WORK TASK ▸
Copy out the records so that each line matches the original.

Start of Block

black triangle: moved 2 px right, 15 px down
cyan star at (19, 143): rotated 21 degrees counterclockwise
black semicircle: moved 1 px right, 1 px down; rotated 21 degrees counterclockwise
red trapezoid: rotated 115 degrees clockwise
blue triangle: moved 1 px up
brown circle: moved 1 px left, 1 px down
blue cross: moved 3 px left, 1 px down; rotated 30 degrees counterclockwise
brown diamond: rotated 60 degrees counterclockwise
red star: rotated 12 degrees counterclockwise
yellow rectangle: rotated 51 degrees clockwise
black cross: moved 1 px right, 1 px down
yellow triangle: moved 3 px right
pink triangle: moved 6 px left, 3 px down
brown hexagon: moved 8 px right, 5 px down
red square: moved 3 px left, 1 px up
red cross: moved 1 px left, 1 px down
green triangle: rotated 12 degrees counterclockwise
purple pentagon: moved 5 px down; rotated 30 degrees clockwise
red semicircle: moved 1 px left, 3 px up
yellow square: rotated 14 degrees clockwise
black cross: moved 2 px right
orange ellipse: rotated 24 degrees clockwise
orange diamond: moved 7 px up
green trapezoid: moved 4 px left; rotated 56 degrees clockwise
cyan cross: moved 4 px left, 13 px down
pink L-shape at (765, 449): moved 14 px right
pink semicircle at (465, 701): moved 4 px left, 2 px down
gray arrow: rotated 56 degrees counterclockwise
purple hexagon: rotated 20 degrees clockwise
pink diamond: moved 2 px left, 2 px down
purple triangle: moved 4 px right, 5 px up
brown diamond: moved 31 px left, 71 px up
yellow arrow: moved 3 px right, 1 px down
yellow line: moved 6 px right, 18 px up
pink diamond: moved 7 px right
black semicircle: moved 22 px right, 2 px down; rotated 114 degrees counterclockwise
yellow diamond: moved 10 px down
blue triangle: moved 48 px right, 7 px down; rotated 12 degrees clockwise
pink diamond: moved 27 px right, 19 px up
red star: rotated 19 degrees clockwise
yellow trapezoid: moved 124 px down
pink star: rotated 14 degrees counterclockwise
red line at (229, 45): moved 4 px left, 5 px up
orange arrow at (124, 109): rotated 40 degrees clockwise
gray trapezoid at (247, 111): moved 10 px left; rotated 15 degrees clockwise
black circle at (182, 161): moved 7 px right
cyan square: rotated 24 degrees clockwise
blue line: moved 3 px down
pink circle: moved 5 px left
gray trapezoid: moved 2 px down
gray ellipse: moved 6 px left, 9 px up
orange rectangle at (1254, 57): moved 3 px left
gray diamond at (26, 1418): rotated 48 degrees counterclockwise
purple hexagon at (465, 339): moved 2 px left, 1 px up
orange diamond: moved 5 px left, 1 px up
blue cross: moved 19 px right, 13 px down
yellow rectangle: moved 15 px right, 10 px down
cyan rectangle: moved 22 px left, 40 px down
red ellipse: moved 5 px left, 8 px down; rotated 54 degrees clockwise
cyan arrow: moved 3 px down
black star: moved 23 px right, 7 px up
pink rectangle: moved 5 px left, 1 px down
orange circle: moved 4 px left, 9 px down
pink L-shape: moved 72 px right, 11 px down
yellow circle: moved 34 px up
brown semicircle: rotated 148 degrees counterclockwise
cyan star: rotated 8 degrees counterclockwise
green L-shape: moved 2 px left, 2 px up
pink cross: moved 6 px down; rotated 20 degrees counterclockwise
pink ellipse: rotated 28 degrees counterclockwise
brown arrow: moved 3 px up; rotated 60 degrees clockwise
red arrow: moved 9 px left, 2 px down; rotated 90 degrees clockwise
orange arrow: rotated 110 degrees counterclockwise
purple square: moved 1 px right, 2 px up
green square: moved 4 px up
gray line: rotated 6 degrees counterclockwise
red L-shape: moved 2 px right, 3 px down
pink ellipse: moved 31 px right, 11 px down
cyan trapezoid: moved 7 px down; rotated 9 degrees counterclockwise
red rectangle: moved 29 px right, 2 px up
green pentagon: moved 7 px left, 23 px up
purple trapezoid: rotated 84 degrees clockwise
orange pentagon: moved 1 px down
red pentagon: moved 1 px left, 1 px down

End of Block

TASK SOLUTION ▸
black triangle: moved 2 px right, 15 px down
cyan star at (19, 143): rotated 21 degrees counterclockwise
black semicircle: moved 1 px right, 1 px down; rotated 21 degrees counterclockwise
red trapezoid: rotated 115 degrees clockwise
blue triangle: moved 1 px up
brown circle: moved 1 px left, 1 px down
blue cross: moved 3 px left, 1 px down; rotated 30 degrees counterclockwise
brown diamond: rotated 60 degrees counterclockwise
red star: rotated 12 degrees counterclockwise
yellow rectangle: rotated 51 degrees clockwise
black cross: moved 1 px right, 1 px down
yellow triangle: moved 3 px right
pink triangle: moved 6 px left, 3 px down
brown hexagon: moved 8 px right, 5 px down
red square: moved 3 px left, 1 px up
red cross: moved 1 px left, 1 px down
green triangle: rotated 12 degrees counterclockwise
purple pentagon: moved 5 px down; rotated 30 degrees clockwise
red semicircle: moved 1 px left, 3 px up
yellow square: rotated 14 degrees clockwise
black cross: moved 2 px right
orange ellipse: rotated 24 degrees clockwise
orange diamond: moved 7 px up
green trapezoid: moved 4 px left; rotated 56 degrees clockwise
cyan cross: moved 4 px left, 13 px down
pink L-shape at (765, 449): moved 14 px right
pink semicircle at (465, 701): moved 4 px left, 2 px down
gray arrow: rotated 56 degrees counterclockwise
purple hexagon: rotated 20 degrees clockwise
pink diamond: moved 2 px left, 2 px down
purple triangle: moved 4 px right, 5 px up
brown diamond: moved 31 px left, 71 px up
yellow arrow: moved 3 px right, 1 px down
yellow line: moved 6 px right, 18 px up
pink diamond: moved 7 px right
black semicircle: moved 22 px right, 2 px down; rotated 114 degrees counterclockwise
yellow diamond: moved 10 px down
blue triangle: moved 48 px right, 7 px down; rotated 12 degrees clockwise
pink diamond: moved 27 px right, 19 px up
red star: rotated 19 degrees clockwise
yellow trapezoid: moved 124 px down
pink star: rotated 14 degrees counterclockwise
red line at (229, 45): moved 4 px left, 5 px up
orange arrow at (124, 109): rotated 40 degrees clockwise
gray trapezoid at (247, 111): moved 10 px left; rotated 15 degrees clockwise
black circle at (182, 161): moved 7 px right
cyan square: rotated 24 degrees clockwise
blue line: moved 3 px down
pink circle: moved 5 px left
gray trapezoid: moved 2 px down
gray ellipse: moved 6 px left, 9 px up
orange rectangle at (1254, 57): moved 3 px left
gray diamond at (26, 1418): rotated 48 degrees counterclockwise
purple hexagon at (465, 339): moved 2 px left, 1 px up
orange diamond: moved 5 px left, 1 px up
blue cross: moved 19 px right, 13 px down
yellow rectangle: moved 15 px right, 10 px down
cyan rectangle: moved 22 px left, 40 px down
red ellipse: moved 5 px left, 8 px down; rotated 54 degrees clockwise
cyan arrow: moved 3 px down
black star: moved 23 px right, 7 px up
pink rectangle: moved 5 px left, 1 px down
orange circle: moved 4 px left, 9 px down
pink L-shape: moved 72 px right, 11 px down
yellow circle: moved 34 px up
brown semicircle: rotated 148 degrees counterclockwise
cyan star: rotated 8 degrees counterclockwise
green L-shape: moved 2 px left, 2 px up
pink cross: moved 6 px down; rotated 20 degrees counterclockwise
pink ellipse: rotated 28 degrees counterclockwise
brown arrow: moved 3 px up; rotated 60 degrees clockwise
red arrow: moved 9 px left, 2 px down; rotated 90 degrees clockwise
orange arrow: rotated 110 degrees counterclockwise
purple square: moved 1 px right, 2 px up
green square: moved 4 px up
gray line: rotated 6 degrees counterclockwise
red L-shape: moved 2 px right, 3 px down
pink ellipse: moved 31 px right, 11 px down
cyan trapezoid: moved 7 px down; rotated 9 degrees counterclockwise
red rectangle: moved 29 px right, 2 px up
green pentagon: moved 7 px left, 23 px up
purple trapezoid: rotated 84 degrees clockwise
orange pentagon: moved 1 px down
red pentagon: moved 1 px left, 1 px down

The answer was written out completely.